─── DATA EXTRACT

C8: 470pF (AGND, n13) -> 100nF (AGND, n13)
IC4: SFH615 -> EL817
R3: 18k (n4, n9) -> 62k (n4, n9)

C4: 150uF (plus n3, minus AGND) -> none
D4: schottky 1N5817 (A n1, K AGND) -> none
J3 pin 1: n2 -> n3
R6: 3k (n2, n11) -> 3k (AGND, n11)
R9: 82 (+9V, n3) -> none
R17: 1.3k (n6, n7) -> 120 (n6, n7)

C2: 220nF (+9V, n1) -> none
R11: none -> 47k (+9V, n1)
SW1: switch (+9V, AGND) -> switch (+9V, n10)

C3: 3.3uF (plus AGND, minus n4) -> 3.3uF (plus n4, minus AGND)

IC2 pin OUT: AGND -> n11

──────

* [TASK PROMPT]:
Send back all of the material exactly as given.

* [ANSWER SPACE]:
C8: 470pF (AGND, n13) -> 100nF (AGND, n13)
IC4: SFH615 -> EL817
R3: 18k (n4, n9) -> 62k (n4, n9)

C4: 150uF (plus n3, minus AGND) -> none
D4: schottky 1N5817 (A n1, K AGND) -> none
J3 pin 1: n2 -> n3
R6: 3k (n2, n11) -> 3k (AGND, n11)
R9: 82 (+9V, n3) -> none
R17: 1.3k (n6, n7) -> 120 (n6, n7)

C2: 220nF (+9V, n1) -> none
R11: none -> 47k (+9V, n1)
SW1: switch (+9V, AGND) -> switch (+9V, n10)

C3: 3.3uF (plus AGND, minus n4) -> 3.3uF (plus n4, minus AGND)

IC2 pin OUT: AGND -> n11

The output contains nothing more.